### WORK ORDER
From the line that includes "pink bowl: 3 -> 4" to the last line of the records, inclusive, repeat each line exactly.

Items from a data source:
-- Opening Marker --

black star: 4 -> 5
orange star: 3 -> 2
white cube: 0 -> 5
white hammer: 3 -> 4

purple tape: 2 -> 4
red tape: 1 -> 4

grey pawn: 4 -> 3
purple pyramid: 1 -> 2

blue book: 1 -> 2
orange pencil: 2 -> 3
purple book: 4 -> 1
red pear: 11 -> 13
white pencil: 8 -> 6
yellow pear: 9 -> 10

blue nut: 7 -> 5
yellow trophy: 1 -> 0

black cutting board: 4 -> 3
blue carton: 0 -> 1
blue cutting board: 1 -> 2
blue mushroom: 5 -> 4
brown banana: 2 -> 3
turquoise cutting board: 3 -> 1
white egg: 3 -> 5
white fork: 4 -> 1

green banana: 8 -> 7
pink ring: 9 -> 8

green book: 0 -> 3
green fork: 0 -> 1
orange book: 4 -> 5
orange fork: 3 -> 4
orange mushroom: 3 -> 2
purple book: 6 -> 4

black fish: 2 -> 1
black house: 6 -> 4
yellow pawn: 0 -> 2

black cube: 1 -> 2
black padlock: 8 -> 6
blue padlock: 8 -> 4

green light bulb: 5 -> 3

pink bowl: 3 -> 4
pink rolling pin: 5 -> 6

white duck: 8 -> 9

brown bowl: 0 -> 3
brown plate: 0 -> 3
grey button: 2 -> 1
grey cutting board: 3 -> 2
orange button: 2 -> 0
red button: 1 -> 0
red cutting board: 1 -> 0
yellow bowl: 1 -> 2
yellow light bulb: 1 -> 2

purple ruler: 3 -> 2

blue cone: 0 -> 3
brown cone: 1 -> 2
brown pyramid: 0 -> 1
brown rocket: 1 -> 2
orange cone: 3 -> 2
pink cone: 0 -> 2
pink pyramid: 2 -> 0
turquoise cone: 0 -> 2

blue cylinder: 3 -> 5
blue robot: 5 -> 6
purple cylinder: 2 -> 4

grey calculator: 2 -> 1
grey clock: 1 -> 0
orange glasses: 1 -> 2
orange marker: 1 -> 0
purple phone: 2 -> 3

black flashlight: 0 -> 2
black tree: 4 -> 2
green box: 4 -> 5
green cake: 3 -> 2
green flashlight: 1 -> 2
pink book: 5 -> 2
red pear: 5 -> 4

-- Closing Marker --

### OUTPUT
pink bowl: 3 -> 4
pink rolling pin: 5 -> 6

white duck: 8 -> 9

brown bowl: 0 -> 3
brown plate: 0 -> 3
grey button: 2 -> 1
grey cutting board: 3 -> 2
orange button: 2 -> 0
red button: 1 -> 0
red cutting board: 1 -> 0
yellow bowl: 1 -> 2
yellow light bulb: 1 -> 2

purple ruler: 3 -> 2

blue cone: 0 -> 3
brown cone: 1 -> 2
brown pyramid: 0 -> 1
brown rocket: 1 -> 2
orange cone: 3 -> 2
pink cone: 0 -> 2
pink pyramid: 2 -> 0
turquoise cone: 0 -> 2

blue cylinder: 3 -> 5
blue robot: 5 -> 6
purple cylinder: 2 -> 4

grey calculator: 2 -> 1
grey clock: 1 -> 0
orange glasses: 1 -> 2
orange marker: 1 -> 0
purple phone: 2 -> 3

black flashlight: 0 -> 2
black tree: 4 -> 2
green box: 4 -> 5
green cake: 3 -> 2
green flashlight: 1 -> 2
pink book: 5 -> 2
red pear: 5 -> 4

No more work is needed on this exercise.